(YOUR GOAL): From the line with "turquoise cap: 1 -> 3" to the end of the data below, restate each line word for word, both ends included, without the pictures.
+++ PROVIDED DATA
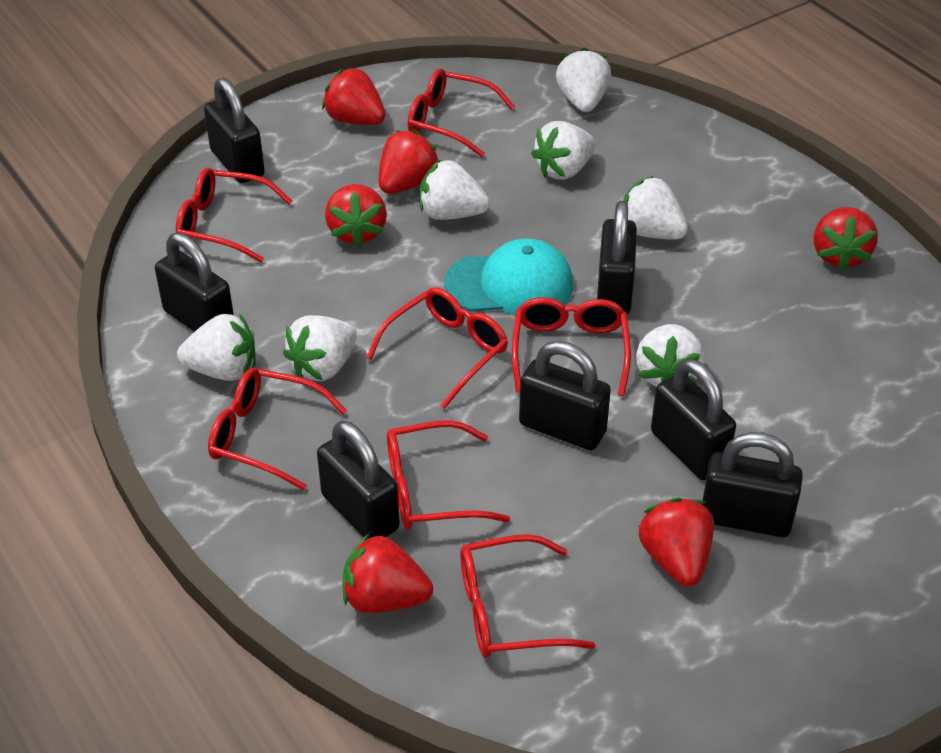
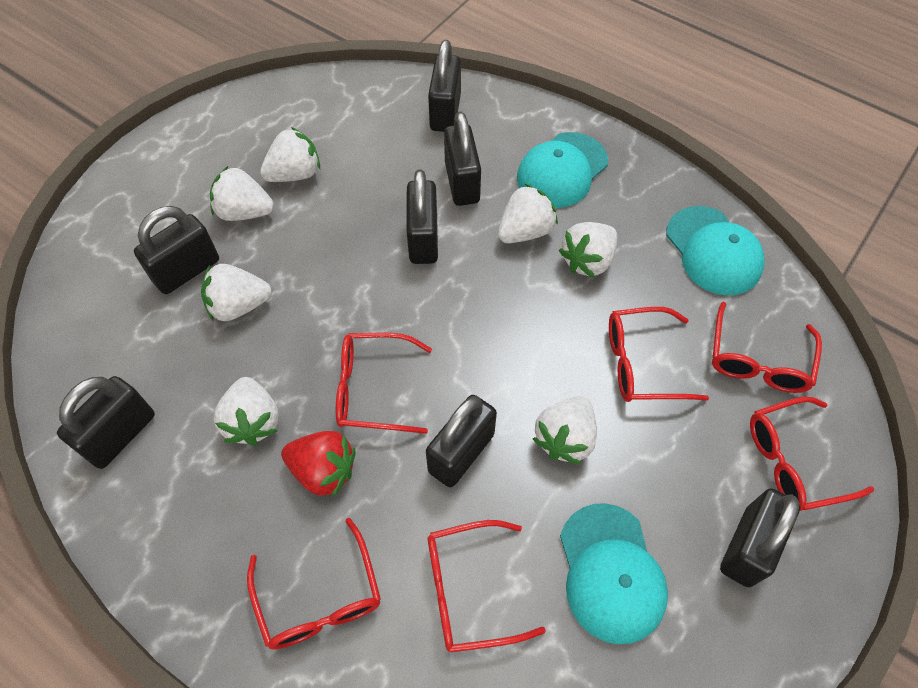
red glasses: 7 -> 6
red strawberry: 6 -> 1
turquoise cap: 1 -> 3

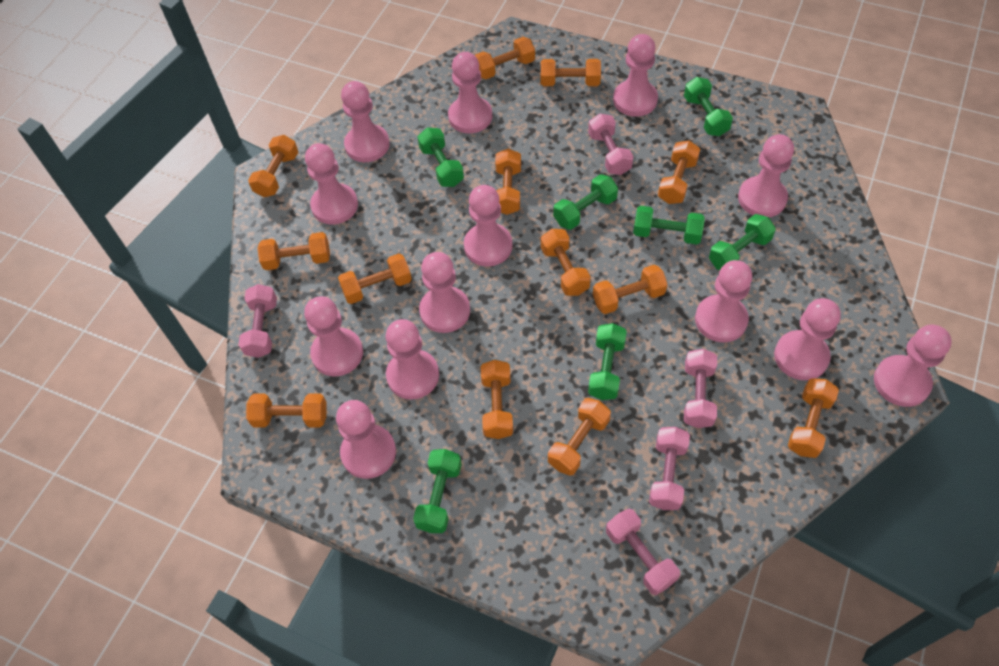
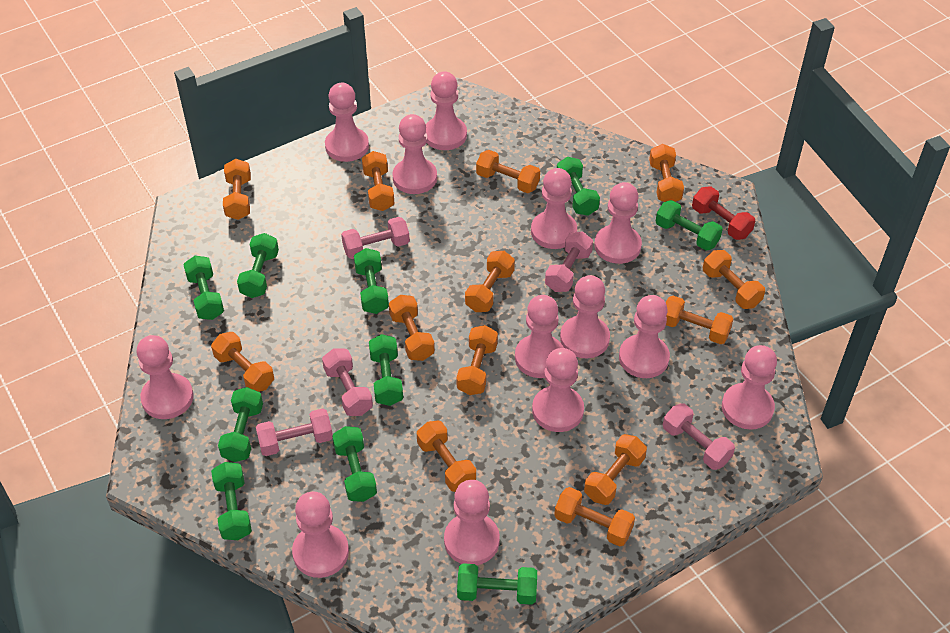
green dumbbell: 7 -> 10
red dumbbell: 0 -> 1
++++++
(FINISHED EXERCISE):
turquoise cap: 1 -> 3

green dumbbell: 7 -> 10
red dumbbell: 0 -> 1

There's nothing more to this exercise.